* [EXERCISE DIRECTIONS]
When you reach the line containing "none -> cyan brick G1 level 3" in the entries below, start writing out each line exactly, and stop after the line containing "none -> black brick G1 level 4".
*** GIVEN RECORDS ***
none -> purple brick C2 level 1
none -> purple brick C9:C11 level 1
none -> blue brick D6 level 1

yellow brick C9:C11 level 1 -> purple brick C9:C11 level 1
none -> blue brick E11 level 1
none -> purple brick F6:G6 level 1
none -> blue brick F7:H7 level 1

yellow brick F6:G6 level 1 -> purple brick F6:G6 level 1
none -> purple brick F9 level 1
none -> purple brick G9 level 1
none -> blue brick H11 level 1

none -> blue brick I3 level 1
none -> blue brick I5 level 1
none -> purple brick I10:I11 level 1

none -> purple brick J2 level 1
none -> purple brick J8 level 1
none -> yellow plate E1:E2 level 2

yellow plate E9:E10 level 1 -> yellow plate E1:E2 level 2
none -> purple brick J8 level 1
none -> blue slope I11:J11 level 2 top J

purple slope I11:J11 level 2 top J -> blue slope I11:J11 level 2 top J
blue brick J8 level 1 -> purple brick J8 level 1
*** End of GIVEN RECORDS ***
*** GIVEN RECORDS ***
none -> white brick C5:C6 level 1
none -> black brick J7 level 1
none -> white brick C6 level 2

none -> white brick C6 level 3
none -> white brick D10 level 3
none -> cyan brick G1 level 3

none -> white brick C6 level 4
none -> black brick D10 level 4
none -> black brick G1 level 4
*** End of GIVEN RECORDS ***
* [TASK RESULT]
none -> cyan brick G1 level 3

none -> white brick C6 level 4
none -> black brick D10 level 4
none -> black brick G1 level 4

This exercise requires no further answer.